**Do this**
Rewrite the material from its beginning through the line containing "d''8 r8 f''8) a''8-> bes''4-> |", replacing "Andantino" with "Allegretto" and leaving everything else unchanged. Leave the pictures out.
* begin Information shown *
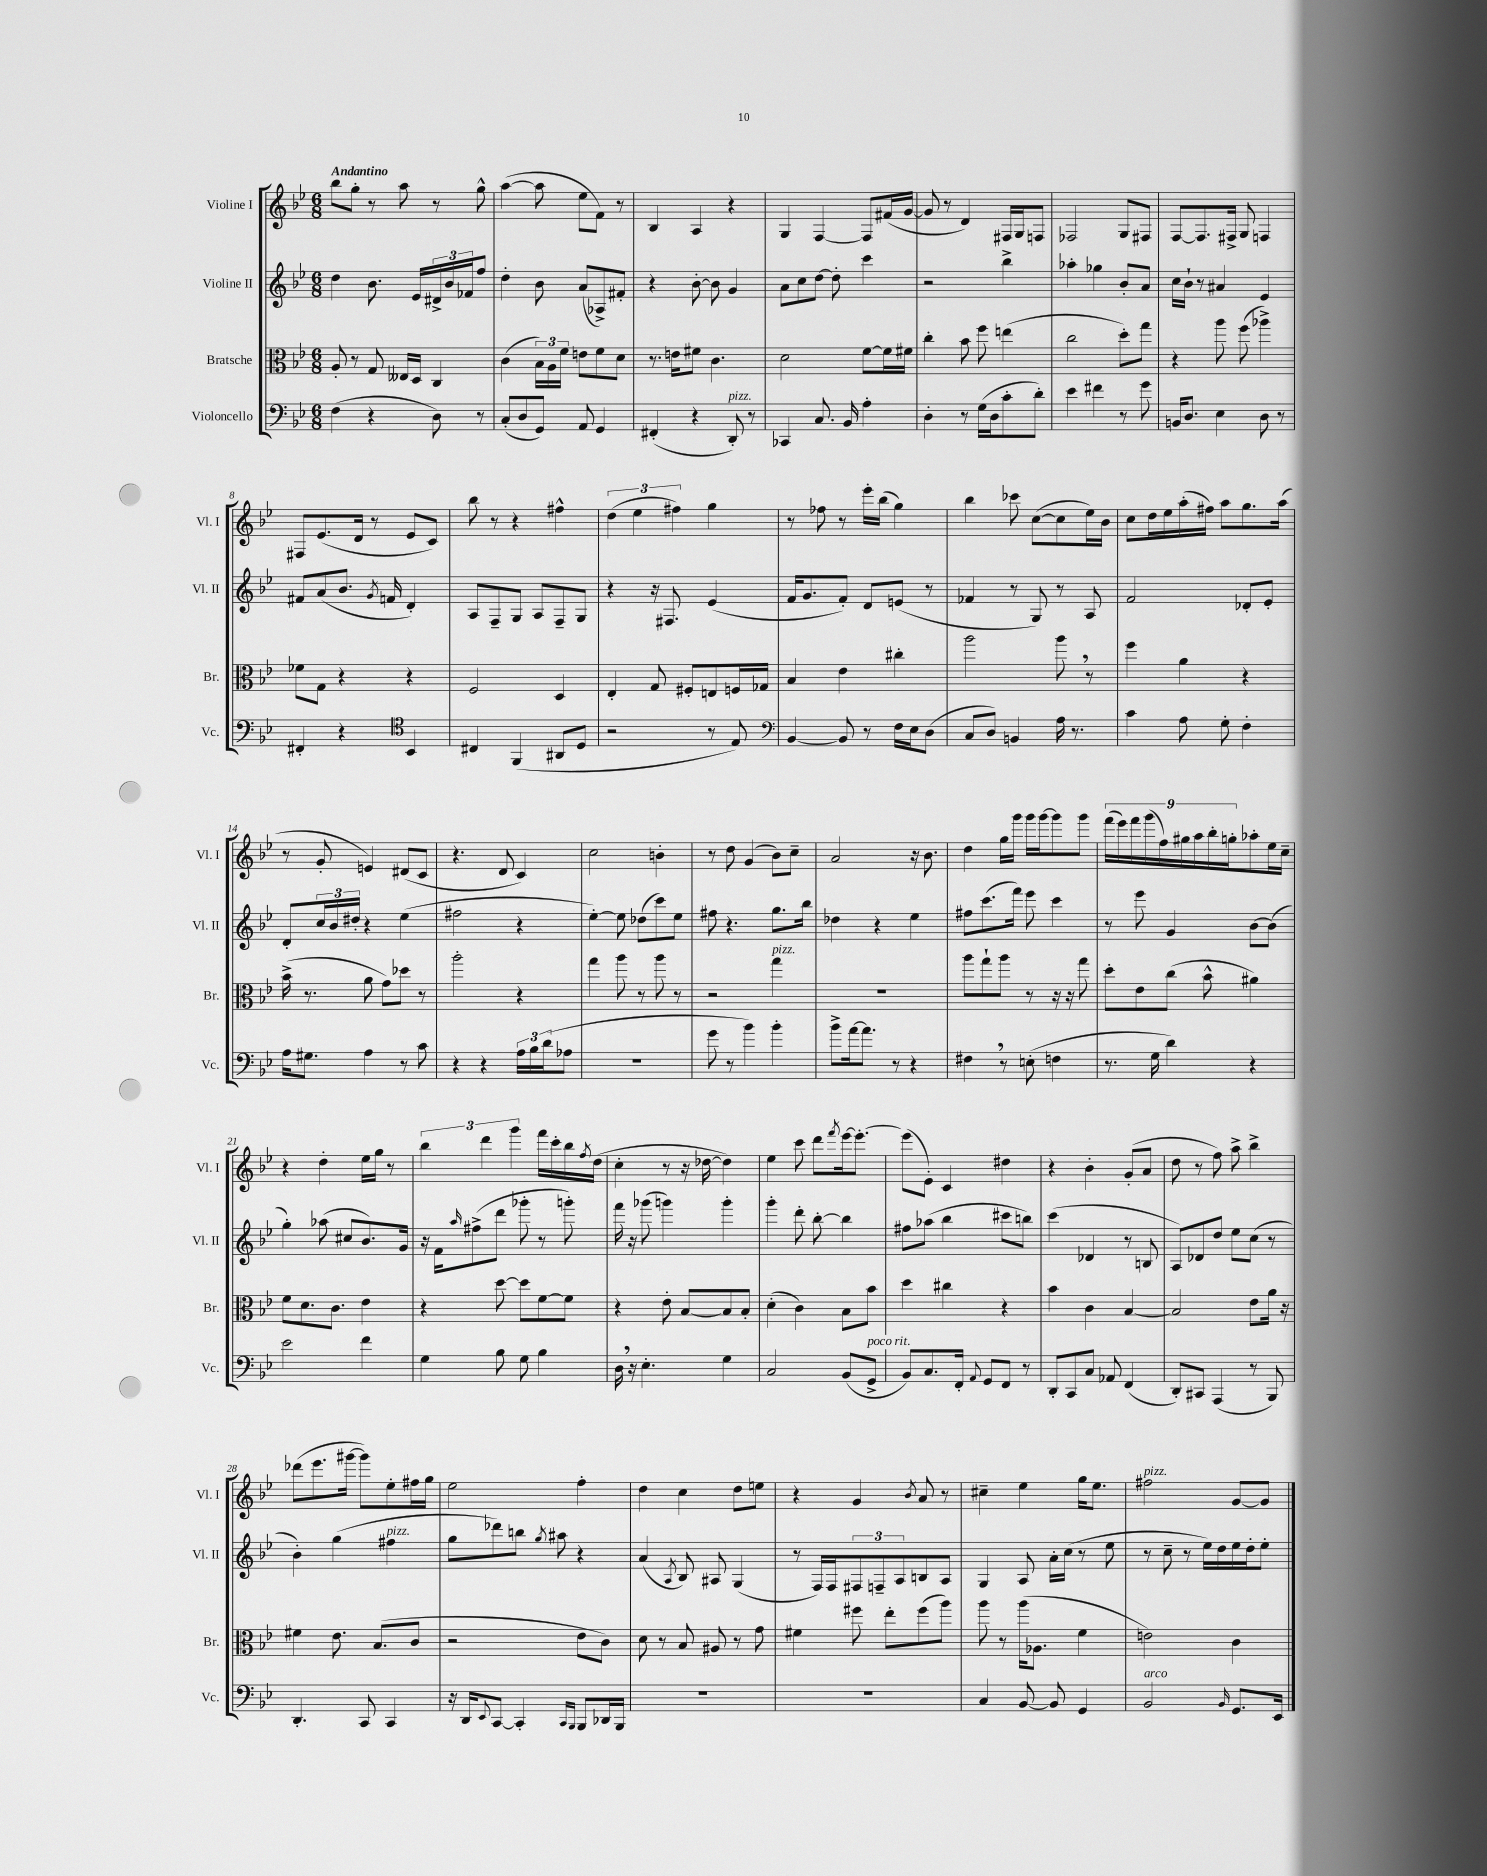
<<
\new StaffGroup <<
\new Staff = "s0" \with { instrumentName = "Violine I" shortInstrumentName = "Vl. I" } {
    \clef treble \key bes \major \numericTimeSignature \time 6/8 \tempo "Andantino"
    bes''8 g''8-. r8 a''8 r8 g''8-^ |
    a''4~( a''8 ees''8 f'8) r8 |
    bes4 a4 r4 |
    g4 f4~ f8 fis'16( g'16~ |
    g'8 r8 d'4) fis16 g16 f8 |
    fes2 g8 fis8 |
    f8~ f8. fis16-> g8 f4 |
    fis8 ees'8.( d'16 r8 ees'8 c'8) |
    bes''8 r8 r4 fis''4-^ |
    \tuplet 3/2 { d''4( ees''4 fis''4) } g''4 |
    r8 fes''8 r8 ees'''16-. bes''16( g''4) |
    bes''4 ces'''8 c''8~( c''8 ees''16) bes'16 |
    c''8 d''16 ees''16 a''16-.( fis''16) a''8 g''8. a''16( |
    r8 g'8-. e'4) dis'8( c'8 |
    r4. d'8 c'4) |
    c''2 b'4-. |
    r8 d''8 g'4( bes'8) c''8-- |
    a'2 r16 bes'8. |
    d''4 g''16 g'''16 g'''16 g'''16~ g'''8 g'''8 |
    \tuplet 9/8 { f'''16( ees'''16) f'''16 g'''16( f''16) gis''16 a''16 bes''16-. g''16-. } aes''8-. ees''16 c''16-- |
    r4 d''4-. ees''16 g''16 r8 |
    \tuplet 3/2 { bes''4 d'''4 g'''4 } f'''16 c'''16-. bes''16 \acciaccatura { f''8 } d''16( |
    c''4-. r8 r16 des''16~ des''4) |
    ees''4 c'''8 d'''8 \acciaccatura { f'''8 } ees'''16~ ees'''8.~-. |
    ees'''8( ees'8-.) c'4 dis''4 |
    r4 bes'4-. g'8-.( a'8 |
    d''8 r8 f''8) a''8-> bes''4-> |
    des'''8( ees'''8. gis'''16~ gis'''8) ees''8-. fis''16 g''16 |
    ees''2 f''4-. |
    d''4 c''4 d''8 e''8 |
    r4 g'4 \acciaccatura { bes'8 } a'8 r8 |
    cis''4-- ees''4 g''16 ees''8. |
    fis''2^\markup { \italic "pizz." } g'8~ g'8 \bar "|." |
}
\new Staff = "s1" \with { instrumentName = "Violine II" shortInstrumentName = "Vl. II" } {
    \clef treble \key bes \major \numericTimeSignature \time 6/8
    d''4 bes'8. ees'16 \tuplet 3/2 { dis'16-> bes'16 fes'16 } f''8 |
    d''4-. bes'8 a'8( aes8->) fis'8-. |
    r4 bes'8~-. bes'8 g'4 |
    a'8 c''8 d''8~ d''8-. c'''4 |
    r2 bes''4-> |
    aes''4-. ges''4 bes'8-. a'8 |
    c''16 bes'16-! r8 ais'4 ees'4 |
    fis'8 a'8( bes'8. \acciaccatura { g'8 } f'16 d'4-.) |
    a8 f8-- g8 a8 f8-- g8 |
    r4 r16 fis8. ees'4( |
    f'16 g'8. f'8-.) d'8 e'8( r8 |
    fes'4 r8 g8) r8 a8 |
    f'2 des'8-. ees'8-. |
    d'8-. \tuplet 3/2 { c''16 bes'16 dis''16-. } r4 ees''4( |
    fis''2 r4 |
    ees''4~-.) ees''8 des''8( c'''8) ees''8 |
    fis''8 r4. g''8. bes''16 |
    des''4 r4 ees''4 |
    fis''8 c'''8.( f'''16) ees'''8 c'''4 |
    r8 ees'''8 g'4 bes'8~ bes'8( |
    g''4-.) aes''8( cis''8 bes'8.) g'16 |
    r16 f'16 \grace { a''16 } fis''8->( d'''8 ges'''8-. r8 g'''8-.) |
    f'''16 r16 ges'''8( g'''4) g'''4-. |
    g'''4-. d'''8-. bes''8~-. bes''4 |
    fis''8 aes''8( bes''4 cis'''8 b''8) |
    c'''4( des'4 r8 b8 |
    a8) des'8 d''8 ees''8 c''8( r8 |
    bes'4-.) g''4( fis''4^\markup { \italic "pizz." } |
    g''8 des'''8) b''8 \acciaccatura { g''8 } ais''8 r4 |
    a'4( \acciaccatura { a8 } bes8) ais8 g4( |
    r8 f16) f16 \tuplet 3/2 { fis8 f8-- a8 } b8 a8 |
    g4 a8 a'16-. c''16( r8 ees''8 |
    r8 c''8-- r8 ees''16) d''16 ees''16 d''16-. ees''8-. \bar "|." |
}
\new Staff = "s2" \with { instrumentName = "Bratsche" shortInstrumentName = "Br." } {
    \clef alto \key bes \major \numericTimeSignature \time 6/8
    a8-. r8 g8 eeses16 d16 c4 |
    c'4( \tuplet 3/2 { bes16) a16 f'16 } e'8 f'8 d'8 |
    r8. e'16 fis'8 c'4. |
    d'2 f'8~ f'16 fis'16 |
    c''4-. bes'8 f''8 e''4( |
    c''2 d''8-.) g''8 |
    r4 a''8 f''8( aes''4->) |
    fes'8 g8 r4 r4 |
    f2 d4 |
    ees4-. g8 fis8-. e8 f16 ges16 |
    bes4 ees'4 cis''4-. |
    a''2 a''8 \breathe r8 |
    f''4 a'4 r4 |
    bes'16->( r8. a'8 g'8) des''8 r8 |
    a''2-. r4 |
    g''4 a''8 r8 a''8 r8 |
    r2 g''4^\markup { \italic "pizz." } |
    R2. |
    a''8 g''8-! a''8 r8 r16 r16 g''8 |
    d''8-. ees'8 c''8( bes'8-^ ais'4) |
    f'8 d'8. c'8. ees'4 |
    r4 d''8~ d''8 f'8~ f'8 |
    r4 ees'8-. bes8~ bes8 bes8-. |
    d'4-.( c'4) bes8 bes'8 |
    d''4 cis''4 r4 |
    bes'4 c'4 bes4~ |
    bes2 ees'8 a'16 r16 |
    fis'4 ees'8. bes8.( c'8 |
    r2 ees'8 c'8) |
    d'8 r8 bes8 ais8 r8 g'8 |
    fis'4 fis''8 ees''8-. fis''8( a''8) |
    a''8 r8 a''16( aes8. f'4 |
    e'2) c'4 \bar "|." |
}
\new Staff = "s3" \with { instrumentName = "Violoncello" shortInstrumentName = "Vc." } {
    \clef bass \key bes \major \numericTimeSignature \time 6/8
    f4( r4 d8) r8 |
    c8-.( d8 g,8) a,8 g,4 |
    fis,4-.( r4 d,8-.^\markup { \italic "pizz." }) r8 |
    ces,4 c8. bes,16 a4-. |
    d4-. r8 g16( d16 c'8-. d'8-.) |
    ees'4 fis'4 r8 g'8 |
    b,16 d8. ees4 d8 r8 |
    fis,4-. r4 \clef tenor bes,4 |
    cis4 f,4( ais,8 d8 |
    r2 r8 ees8) |
    \clef bass bes,4~ bes,8 r8 f16 ees16 d8( |
    c8 d8) b,4 a16 r8. |
    c'4 a8 g8-. f4-. |
    a16 gis8. a4 r8 c'8 |
    r4 r4 \tuplet 3/2 { a16 bes16 d'16( } aes8 |
    R2. |
    g'8 r8 bes'4) bes'4-. |
    bes'8-> a'16~ a'8. r8 r4 |
    fis4 \breathe r8 e8-.( f4 |
    r8. g16 d'4) r4 |
    ees'2 f'4 |
    g4 bes8 g8 bes4 |
    d16 \breathe r16 ees4.-. g4 |
    c2 bes,8( g,8->^\markup { \italic "poco rit." } |
    bes,8) c8. f,16-. \appoggiatura { a,8 } g,8 f,8 r8 |
    d,8-. c,8 c8 aes,8 f,4( |
    d,8-.) cis,8 a,,4( r8 bes,,8) |
    d,4.-. c,8 c,4 |
    r16 d,16 \appoggiatura { ees,8 } c,8~ c,4-. \grace { c,16 bes,,16 } bes,,8 des,16 bes,,16 |
    R2. |
    R2. |
    c4 bes,8~ bes,8 g,4 |
    bes,2^\markup { \italic "arco" } \grace { bes,16 } g,8. ees,16 \bar "|." |
}
>>
>>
* end Information shown *
**Task result**
<<
\new StaffGroup <<
\new Staff = "s0" \with { instrumentName = "Violine I" shortInstrumentName = "Vl. I" } {
    \clef treble \key bes \major \numericTimeSignature \time 6/8 \tempo "Allegretto"
    bes''8 g''8-. r8 a''8 r8 g''8-^ |
    a''4~( a''8 ees''8 f'8) r8 |
    bes4 a4 r4 |
    g4 f4~ f8 fis'16( g'16~ |
    g'8 r8 d'4) fis16 g16 f8 |
    fes2 g8 fis8 |
    f8~ f8. fis16-> g8 f4 |
    fis8 ees'8.( d'16 r8 ees'8 c'8) |
    bes''8 r8 r4 fis''4-^ |
    \tuplet 3/2 { d''4( ees''4 fis''4) } g''4 |
    r8 fes''8 r8 ees'''16-. bes''16( g''4) |
    bes''4 ces'''8 c''8~( c''8 ees''16) bes'16 |
    c''8 d''16 ees''16 a''16-.( fis''16) a''8 g''8. a''16( |
    r8 g'8-. e'4) dis'8( c'8 |
    r4. d'8 c'4) |
    c''2 b'4-. |
    r8 d''8 g'4( bes'8) c''8-- |
    a'2 r16 bes'8. |
    d''4 g''16 g'''16 g'''16 g'''16~ g'''8 g'''8 |
    \tuplet 9/8 { f'''16( ees'''16) f'''16 g'''16( f''16) gis''16 a''16 bes''16-. g''16-. } aes''8-. ees''16 c''16-- |
    r4 d''4-. ees''16 g''16 r8 |
    \tuplet 3/2 { bes''4 d'''4 g'''4 } f'''16 c'''16-. bes''16 \acciaccatura { f''8 } d''16( |
    c''4-. r8 r16 des''16~ des''4) |
    ees''4 c'''8 d'''8 \acciaccatura { f'''8 } ees'''16~ ees'''8.~-. |
    ees'''8( ees'8-.) c'4 dis''4 |
    r4 bes'4-. g'8-.( a'8 |
    d''8 r8 f''8) a''8-> bes''4-> |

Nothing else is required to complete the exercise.